[EXERCISE DESCRIPTION]
Collect all lines from the listing that include the string "black".

[DATA PROVIDED]
--------------------

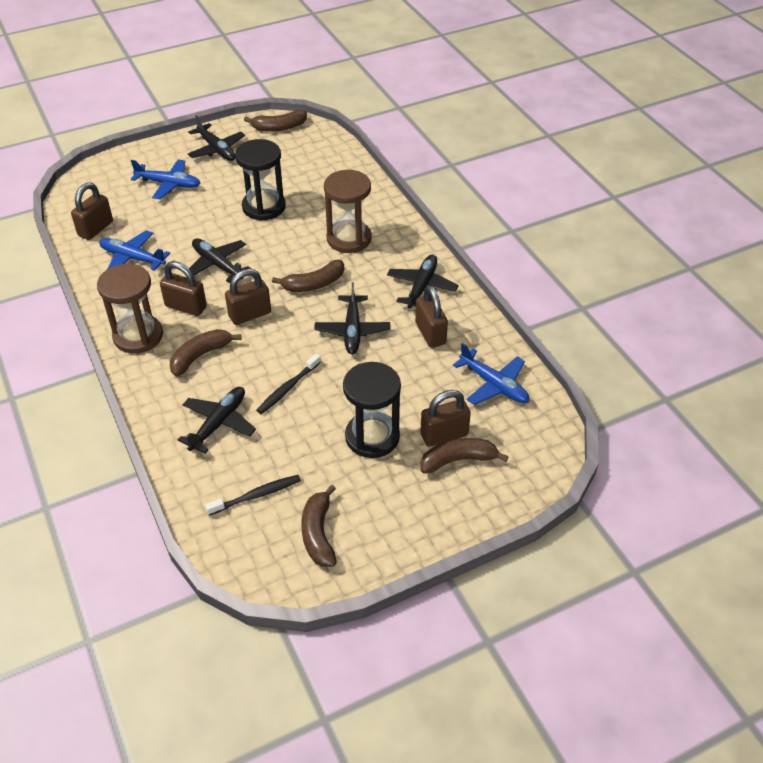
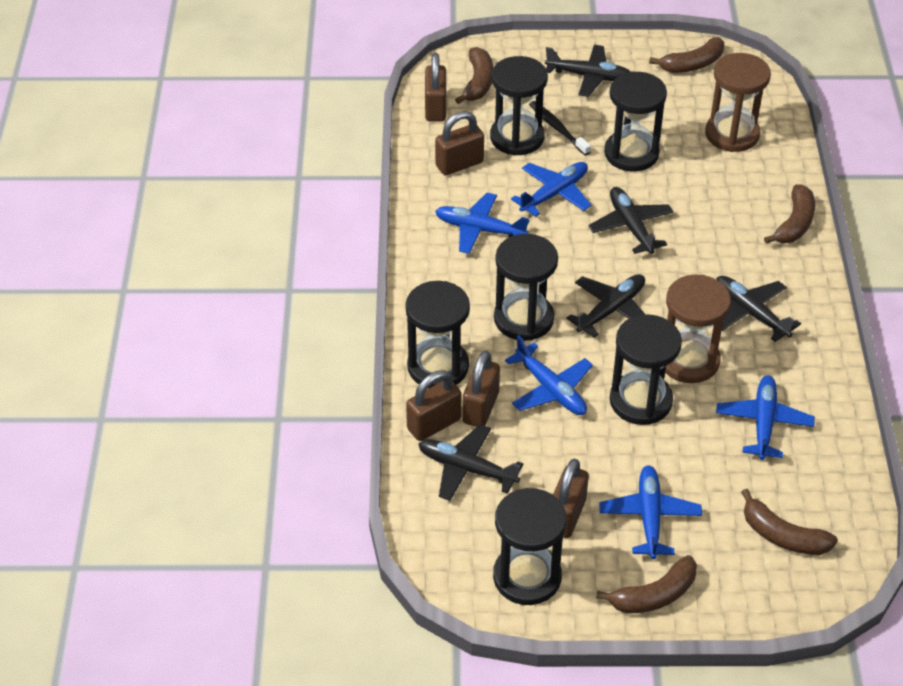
black hourglass: 2 -> 6
black toothbrush: 2 -> 1
blue plane: 3 -> 5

--------------------

[TASK RESPONSE]
black hourglass: 2 -> 6
black toothbrush: 2 -> 1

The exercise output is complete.